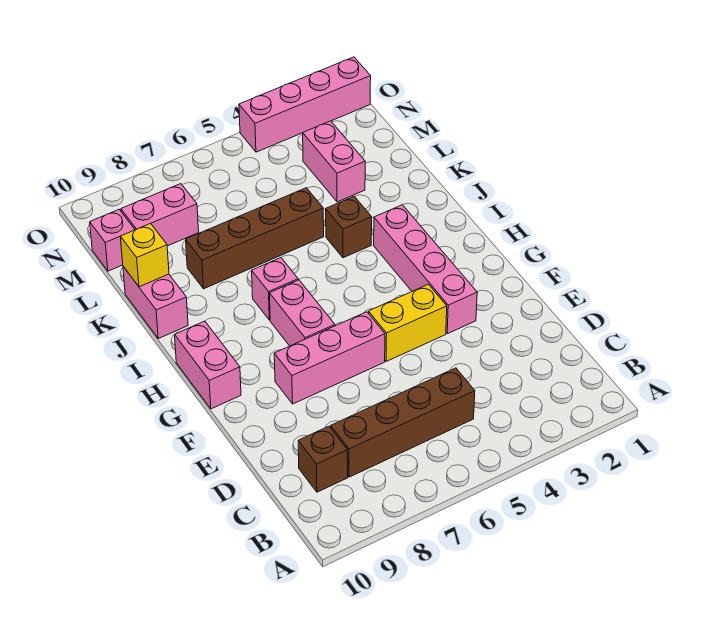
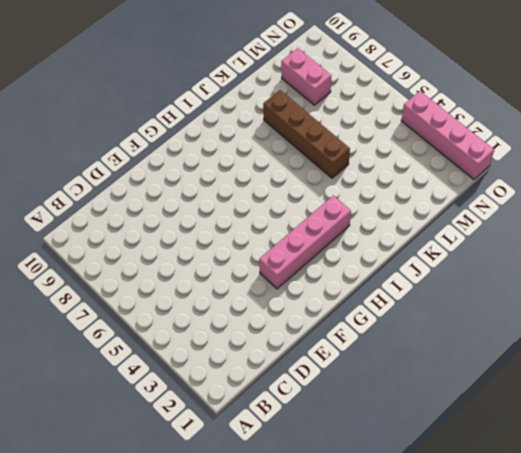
none -> brown brick C5:C8 level 1
none -> brown brick C9 level 1
none -> yellow brick F4:F5 level 1

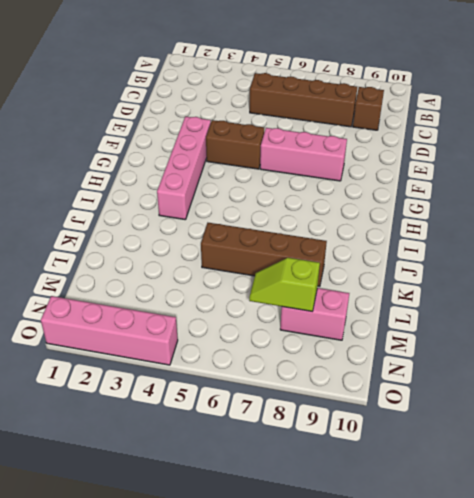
brown brick F4:F5 level 1 -> yellow brick F4:F5 level 1
lime slope M7:M8 level 2 top 8 -> none
none -> pink brick G7:H7 level 1
none -> pink brick G10:H10 level 1
none -> pink brick I7 level 1

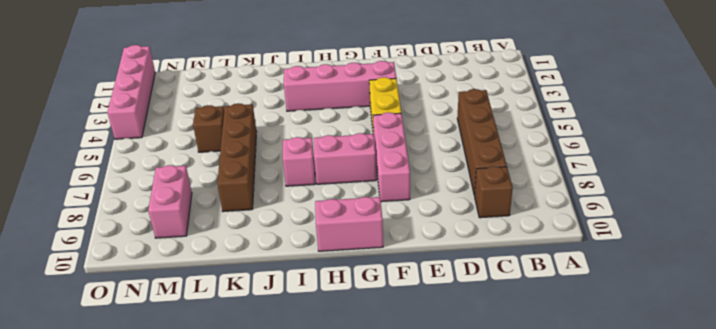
brown brick L5 level 1 -> brown brick J4 level 1
none -> pink brick J10:K10 level 1
none -> pink brick L3:M3 level 1
none -> pink brick M10 level 1

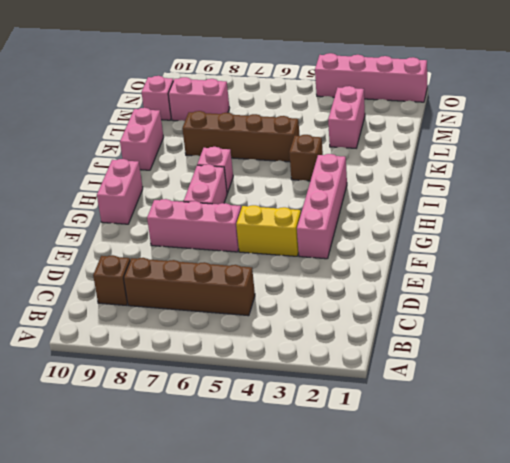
none -> yellow brick K10 level 2

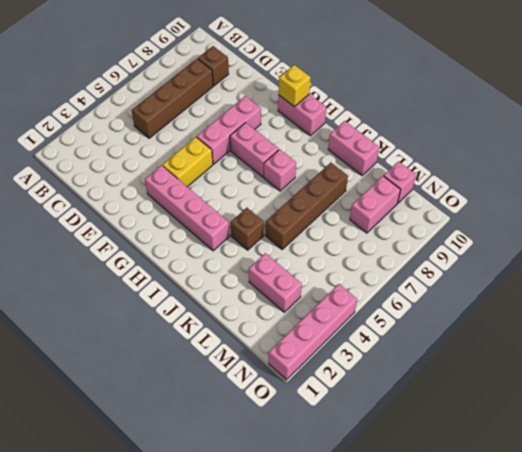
yellow brick G10 level 2 -> yellow brick K10 level 2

□ □ □ □

**TO DO:** Using the entries above, return each line that includes the word "yellow".

**TASK RESPONSE:**
none -> yellow brick F4:F5 level 1
brown brick F4:F5 level 1 -> yellow brick F4:F5 level 1
none -> yellow brick K10 level 2
yellow brick G10 level 2 -> yellow brick K10 level 2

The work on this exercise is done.